## What is expected:
Go through the data and report how many lines include the word "eraser", giving only the number.

## Information:

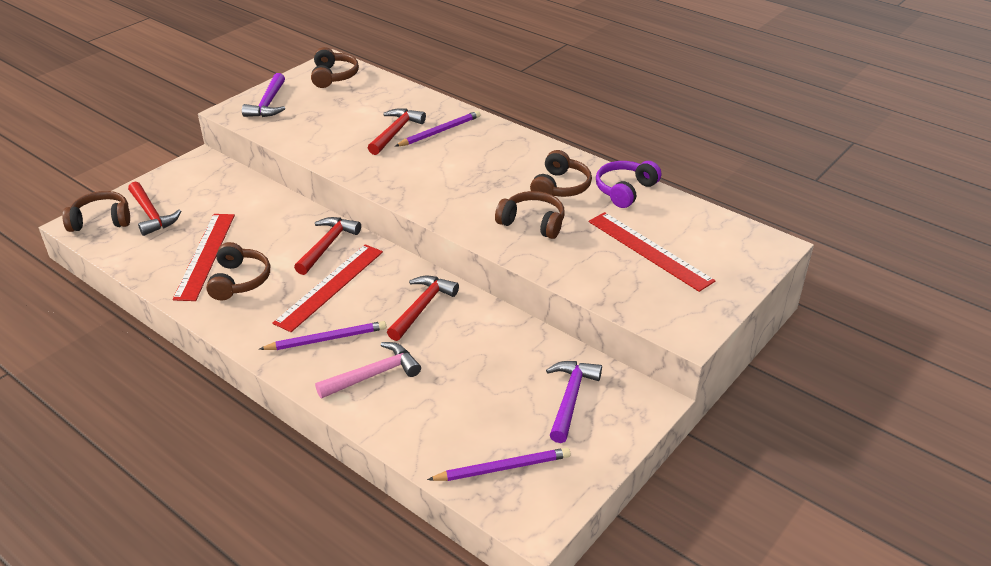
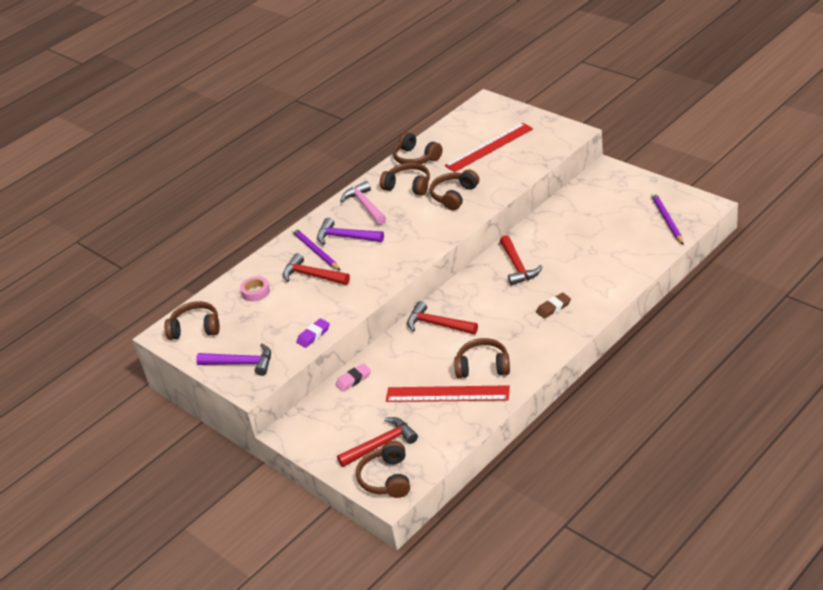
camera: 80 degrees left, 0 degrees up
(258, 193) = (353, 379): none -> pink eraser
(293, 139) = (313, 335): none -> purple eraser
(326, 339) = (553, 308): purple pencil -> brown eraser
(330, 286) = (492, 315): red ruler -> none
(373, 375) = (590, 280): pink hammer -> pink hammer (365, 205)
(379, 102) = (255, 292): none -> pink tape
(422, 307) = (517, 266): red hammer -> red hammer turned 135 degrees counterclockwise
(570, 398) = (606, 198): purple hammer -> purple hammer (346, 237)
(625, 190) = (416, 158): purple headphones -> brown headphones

...

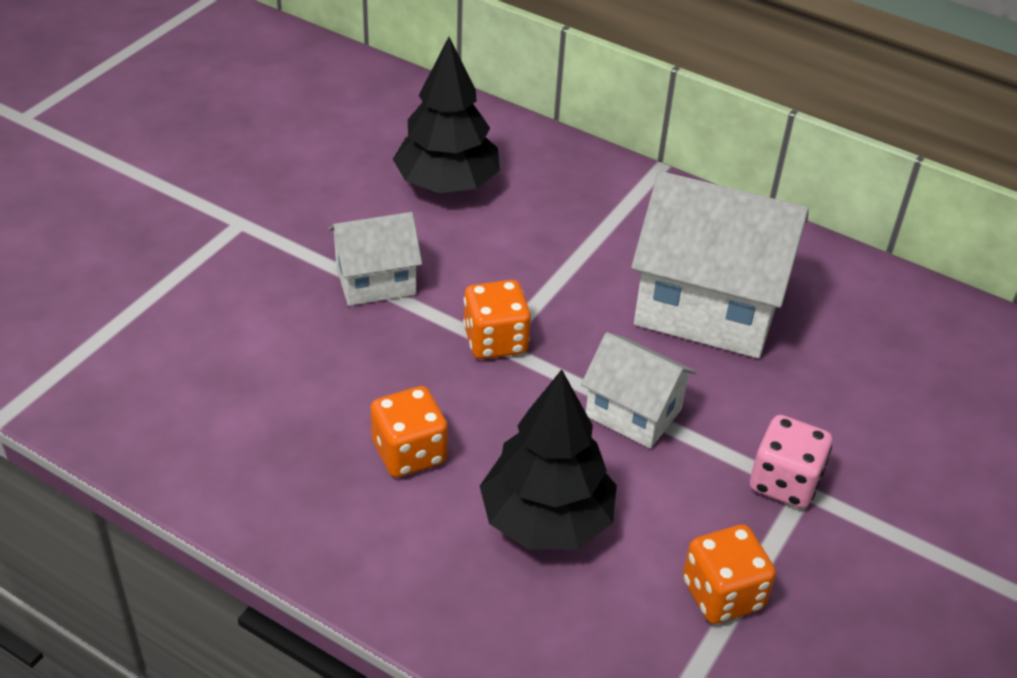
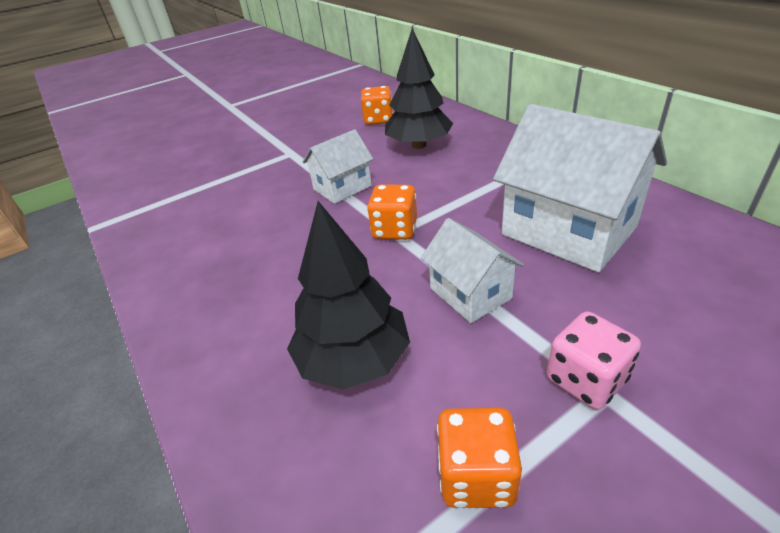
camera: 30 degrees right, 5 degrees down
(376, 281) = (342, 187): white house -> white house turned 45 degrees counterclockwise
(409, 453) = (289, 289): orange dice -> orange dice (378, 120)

## Completed exercise:
3